YOUR ASSIGNMENT
Which lines have the string "wallet"? Copy all of them from the entries below.

INPUT
┌────────
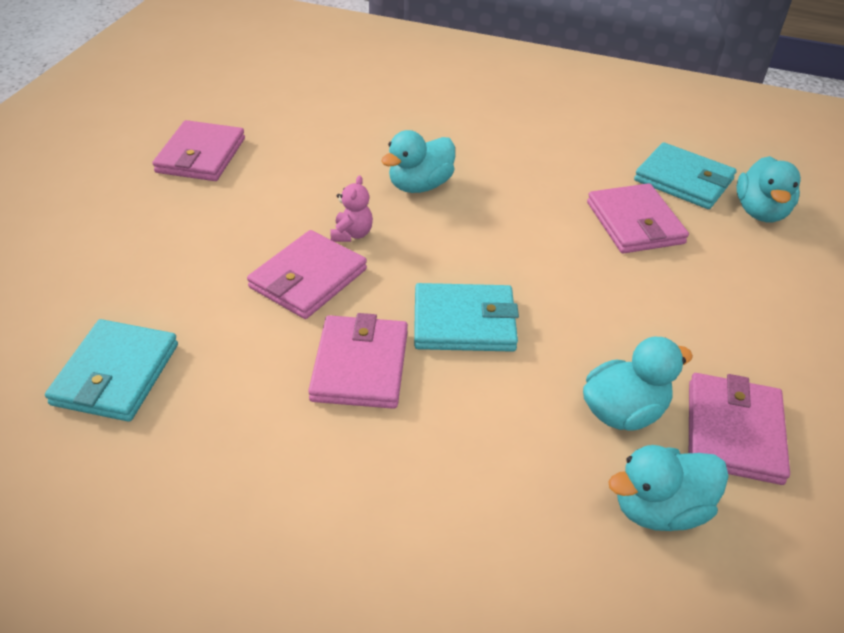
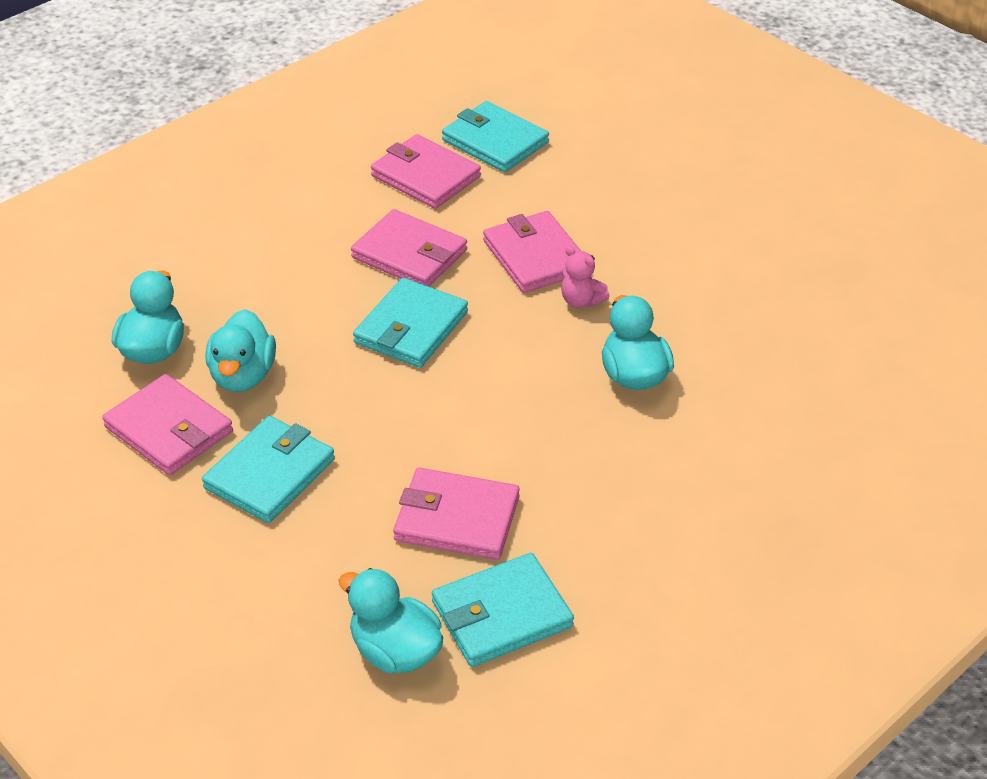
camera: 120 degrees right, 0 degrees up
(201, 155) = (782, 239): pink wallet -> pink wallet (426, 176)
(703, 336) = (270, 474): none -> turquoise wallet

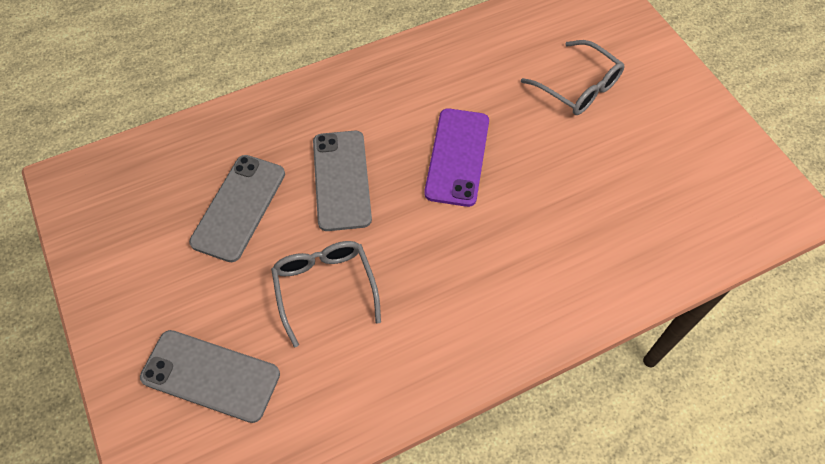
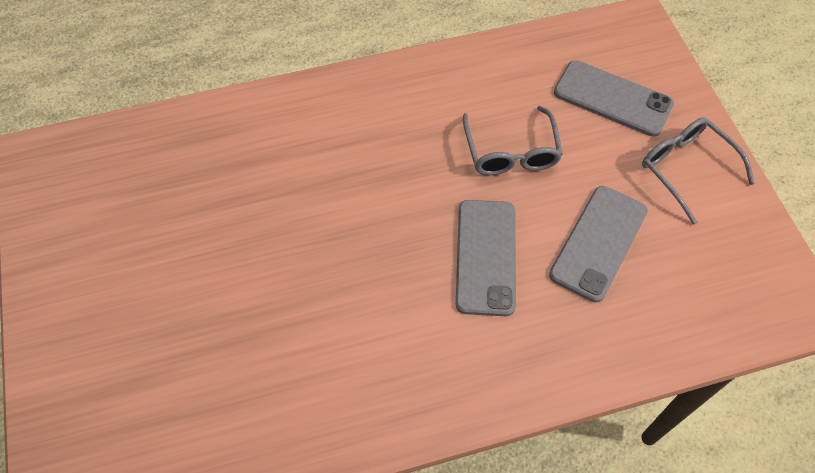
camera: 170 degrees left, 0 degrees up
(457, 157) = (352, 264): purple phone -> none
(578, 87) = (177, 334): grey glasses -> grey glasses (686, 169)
└────────
WRITTEN REPLY
(201, 155) = (782, 239): pink wallet -> pink wallet (426, 176)
(703, 336) = (270, 474): none -> turquoise wallet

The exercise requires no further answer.